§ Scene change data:

[Start of section]

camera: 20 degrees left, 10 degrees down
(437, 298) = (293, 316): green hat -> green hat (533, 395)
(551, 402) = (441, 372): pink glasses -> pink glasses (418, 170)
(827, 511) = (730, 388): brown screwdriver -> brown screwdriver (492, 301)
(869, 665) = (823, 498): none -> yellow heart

[End of section]

§ Work required: Write out exactly the lines starting with the one that holds "(827, 511) = (730, 388): brown" and running through the last line above.

§ Response box:
(827, 511) = (730, 388): brown screwdriver -> brown screwdriver (492, 301)
(869, 665) = (823, 498): none -> yellow heart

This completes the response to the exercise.